== Segment start ==
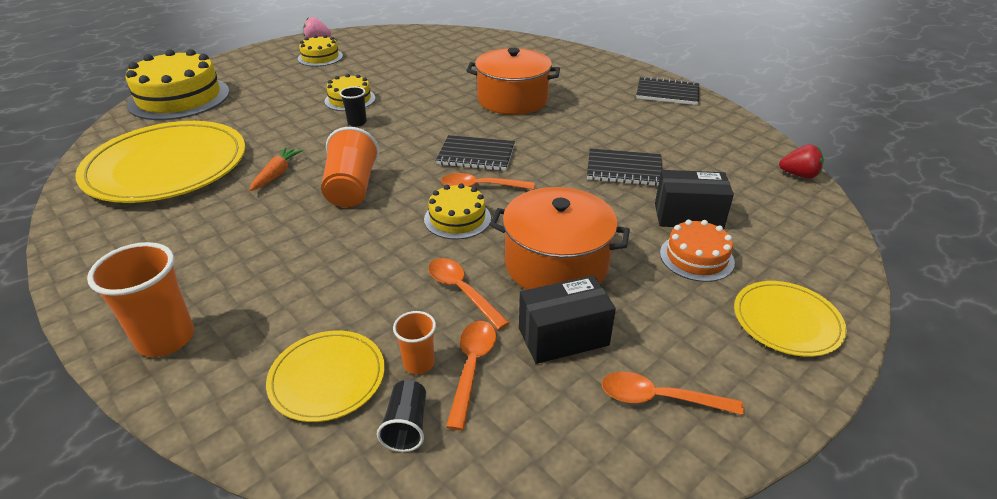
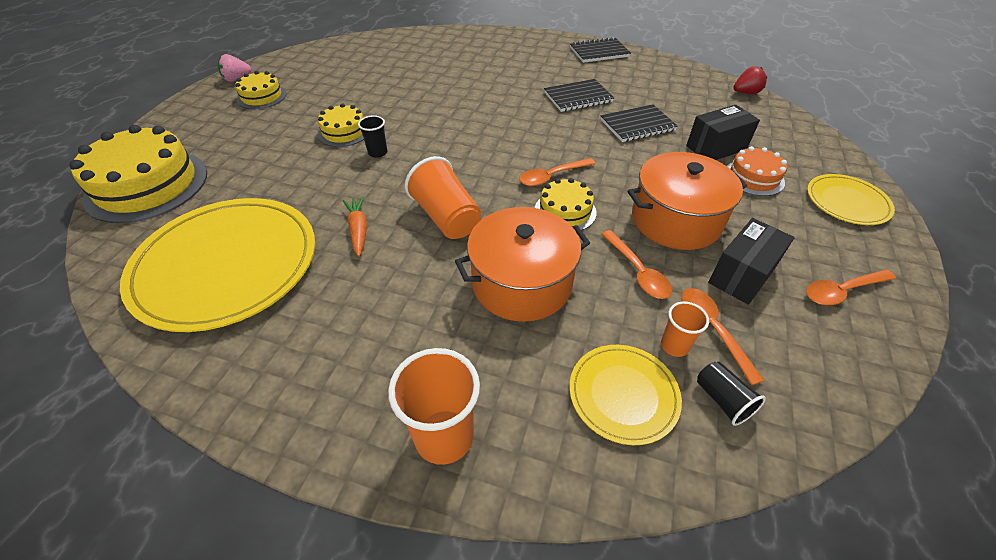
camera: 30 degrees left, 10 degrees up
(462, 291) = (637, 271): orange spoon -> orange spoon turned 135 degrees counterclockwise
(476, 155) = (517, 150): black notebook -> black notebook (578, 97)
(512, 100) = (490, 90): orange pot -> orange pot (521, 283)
== Segment end ==
== Segment start ==
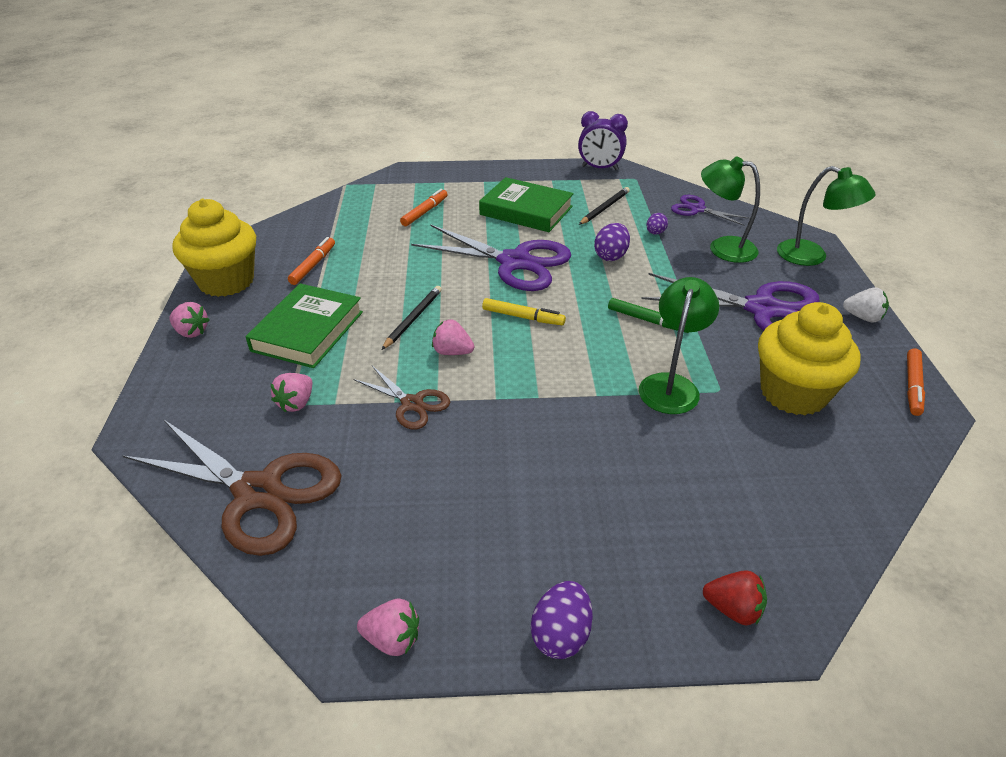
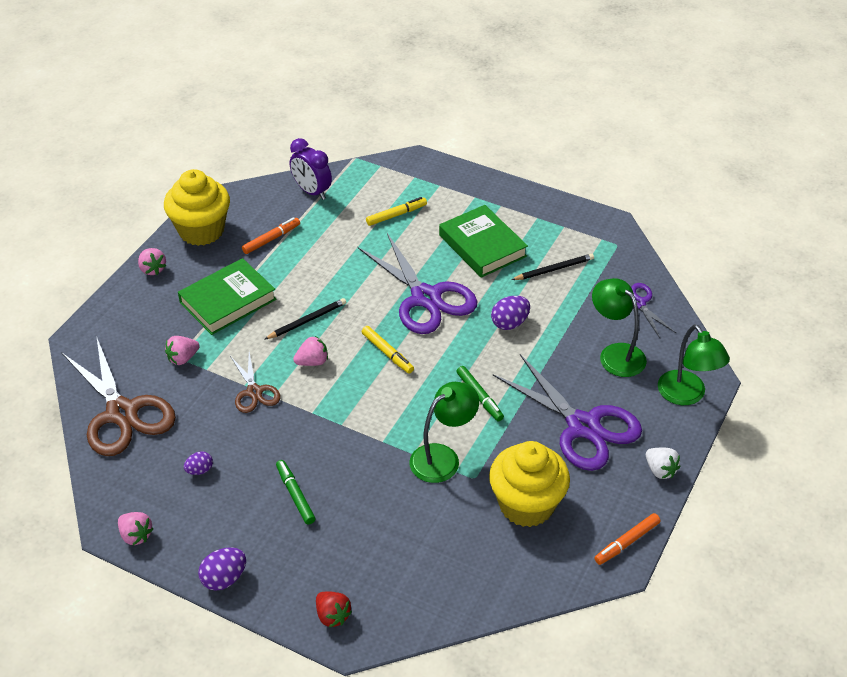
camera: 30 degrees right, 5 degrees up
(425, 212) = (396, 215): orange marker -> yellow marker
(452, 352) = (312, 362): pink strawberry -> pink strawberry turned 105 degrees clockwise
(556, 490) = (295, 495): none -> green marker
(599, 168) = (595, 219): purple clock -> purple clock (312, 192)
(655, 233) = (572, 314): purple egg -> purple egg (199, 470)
== Segment end ==
== Segment start ==
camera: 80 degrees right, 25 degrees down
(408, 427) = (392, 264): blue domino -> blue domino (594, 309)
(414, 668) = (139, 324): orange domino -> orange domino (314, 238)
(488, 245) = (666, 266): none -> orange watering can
== Segment end ==
WHAT NEEDS TO BE DONE> Each line in the entries above that includes the string "turned" should be extracted.

RESULT FOR THIS TASK>
(462, 291) = (637, 271): orange spoon -> orange spoon turned 135 degrees counterclockwise
(452, 352) = (312, 362): pink strawberry -> pink strawberry turned 105 degrees clockwise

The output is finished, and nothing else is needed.